[EXERCISE INSTRUCTIONS]: Among the entries, how many lines hold the word "ciasta"? Respond with that number only.

[Opening EXERCISE MATERIAL section]

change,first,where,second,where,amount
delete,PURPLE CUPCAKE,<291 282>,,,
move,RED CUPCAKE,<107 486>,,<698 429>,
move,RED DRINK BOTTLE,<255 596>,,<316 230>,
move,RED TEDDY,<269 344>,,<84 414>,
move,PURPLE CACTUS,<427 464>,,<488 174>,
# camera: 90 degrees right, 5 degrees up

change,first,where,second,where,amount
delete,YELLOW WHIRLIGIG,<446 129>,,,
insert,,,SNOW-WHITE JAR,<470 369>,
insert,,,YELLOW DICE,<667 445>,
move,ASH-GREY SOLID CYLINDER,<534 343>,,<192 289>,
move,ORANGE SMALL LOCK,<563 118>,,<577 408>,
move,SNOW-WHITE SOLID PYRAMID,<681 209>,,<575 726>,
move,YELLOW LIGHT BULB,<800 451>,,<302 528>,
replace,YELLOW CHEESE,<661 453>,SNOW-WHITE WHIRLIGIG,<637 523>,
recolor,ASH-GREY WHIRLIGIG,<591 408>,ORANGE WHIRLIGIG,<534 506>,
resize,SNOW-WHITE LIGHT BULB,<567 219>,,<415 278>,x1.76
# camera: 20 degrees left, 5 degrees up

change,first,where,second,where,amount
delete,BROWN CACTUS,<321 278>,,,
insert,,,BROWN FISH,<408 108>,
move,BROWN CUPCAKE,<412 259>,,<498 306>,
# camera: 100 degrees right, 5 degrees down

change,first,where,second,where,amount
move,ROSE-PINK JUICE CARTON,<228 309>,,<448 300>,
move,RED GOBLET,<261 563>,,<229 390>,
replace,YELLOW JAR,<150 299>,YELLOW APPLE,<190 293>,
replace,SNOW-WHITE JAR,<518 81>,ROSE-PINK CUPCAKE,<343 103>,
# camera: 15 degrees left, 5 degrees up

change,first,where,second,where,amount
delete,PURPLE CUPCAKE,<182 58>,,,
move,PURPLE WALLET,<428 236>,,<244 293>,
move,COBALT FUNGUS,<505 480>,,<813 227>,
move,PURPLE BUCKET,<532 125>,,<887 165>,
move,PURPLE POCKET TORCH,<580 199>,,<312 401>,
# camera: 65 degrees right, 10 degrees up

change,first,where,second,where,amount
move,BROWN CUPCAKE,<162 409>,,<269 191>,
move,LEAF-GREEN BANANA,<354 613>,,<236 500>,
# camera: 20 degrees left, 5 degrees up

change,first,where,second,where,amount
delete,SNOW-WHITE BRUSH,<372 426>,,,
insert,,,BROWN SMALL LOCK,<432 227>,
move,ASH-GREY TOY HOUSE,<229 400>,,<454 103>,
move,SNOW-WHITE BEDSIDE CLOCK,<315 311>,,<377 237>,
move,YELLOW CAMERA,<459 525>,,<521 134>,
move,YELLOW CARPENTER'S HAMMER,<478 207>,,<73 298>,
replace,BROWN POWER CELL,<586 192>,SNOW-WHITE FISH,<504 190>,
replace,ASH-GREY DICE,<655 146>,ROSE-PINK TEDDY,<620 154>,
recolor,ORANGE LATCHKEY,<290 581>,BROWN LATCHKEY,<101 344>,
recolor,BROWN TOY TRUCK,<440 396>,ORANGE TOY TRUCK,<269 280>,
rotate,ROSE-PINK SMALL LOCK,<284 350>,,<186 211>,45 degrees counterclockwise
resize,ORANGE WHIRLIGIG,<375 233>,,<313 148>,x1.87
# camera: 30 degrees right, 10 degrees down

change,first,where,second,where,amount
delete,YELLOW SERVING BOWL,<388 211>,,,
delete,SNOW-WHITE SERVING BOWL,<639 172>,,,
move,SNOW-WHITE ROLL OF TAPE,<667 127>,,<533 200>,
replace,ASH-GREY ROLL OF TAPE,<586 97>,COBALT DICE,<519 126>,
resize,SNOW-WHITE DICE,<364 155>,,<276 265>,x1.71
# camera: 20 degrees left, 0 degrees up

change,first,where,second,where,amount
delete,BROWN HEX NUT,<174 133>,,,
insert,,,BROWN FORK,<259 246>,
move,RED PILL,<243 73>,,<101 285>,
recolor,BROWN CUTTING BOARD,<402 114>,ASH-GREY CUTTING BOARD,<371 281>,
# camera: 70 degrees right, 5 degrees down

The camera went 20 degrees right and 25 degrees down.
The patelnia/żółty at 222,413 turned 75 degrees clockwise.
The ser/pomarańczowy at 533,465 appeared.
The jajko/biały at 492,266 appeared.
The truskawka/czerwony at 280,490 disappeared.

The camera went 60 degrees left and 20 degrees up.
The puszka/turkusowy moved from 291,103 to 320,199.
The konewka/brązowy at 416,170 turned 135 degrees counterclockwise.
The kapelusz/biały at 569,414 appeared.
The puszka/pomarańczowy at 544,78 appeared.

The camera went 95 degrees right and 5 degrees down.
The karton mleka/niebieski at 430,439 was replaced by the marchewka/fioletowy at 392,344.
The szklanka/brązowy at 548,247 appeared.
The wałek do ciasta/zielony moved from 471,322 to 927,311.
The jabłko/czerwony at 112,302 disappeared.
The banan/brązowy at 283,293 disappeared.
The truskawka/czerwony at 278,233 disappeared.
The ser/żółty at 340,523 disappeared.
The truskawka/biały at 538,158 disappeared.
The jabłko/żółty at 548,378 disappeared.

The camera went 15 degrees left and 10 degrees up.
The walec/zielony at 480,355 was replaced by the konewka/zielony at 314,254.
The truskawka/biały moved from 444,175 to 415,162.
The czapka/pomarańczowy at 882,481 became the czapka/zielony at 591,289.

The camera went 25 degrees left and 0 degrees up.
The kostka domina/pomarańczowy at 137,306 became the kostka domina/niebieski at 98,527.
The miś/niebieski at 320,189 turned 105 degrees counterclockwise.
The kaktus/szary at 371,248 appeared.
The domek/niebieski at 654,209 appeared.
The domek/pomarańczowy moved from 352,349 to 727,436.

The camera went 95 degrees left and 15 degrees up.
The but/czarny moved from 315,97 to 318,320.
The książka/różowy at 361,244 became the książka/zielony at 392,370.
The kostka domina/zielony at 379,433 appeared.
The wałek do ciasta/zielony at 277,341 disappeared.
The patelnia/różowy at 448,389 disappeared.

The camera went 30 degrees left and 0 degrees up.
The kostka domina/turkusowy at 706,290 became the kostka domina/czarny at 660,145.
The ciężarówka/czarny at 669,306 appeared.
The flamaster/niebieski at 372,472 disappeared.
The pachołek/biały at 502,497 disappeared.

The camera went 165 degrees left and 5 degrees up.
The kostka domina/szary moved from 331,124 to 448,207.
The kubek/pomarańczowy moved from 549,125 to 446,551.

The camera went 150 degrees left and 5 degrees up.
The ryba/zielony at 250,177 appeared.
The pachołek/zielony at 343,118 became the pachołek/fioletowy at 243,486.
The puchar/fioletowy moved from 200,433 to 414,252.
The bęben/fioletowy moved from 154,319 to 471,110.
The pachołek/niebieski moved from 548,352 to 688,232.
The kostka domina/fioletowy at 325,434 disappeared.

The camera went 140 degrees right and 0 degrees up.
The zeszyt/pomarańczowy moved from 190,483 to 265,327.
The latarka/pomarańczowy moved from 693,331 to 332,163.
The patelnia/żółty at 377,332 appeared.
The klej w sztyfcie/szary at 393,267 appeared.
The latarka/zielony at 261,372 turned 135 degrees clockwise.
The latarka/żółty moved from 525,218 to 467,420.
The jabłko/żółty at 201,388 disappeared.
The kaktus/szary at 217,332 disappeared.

[Closing EXERCISE MATERIAL section]

[ANSWER AREA]: 2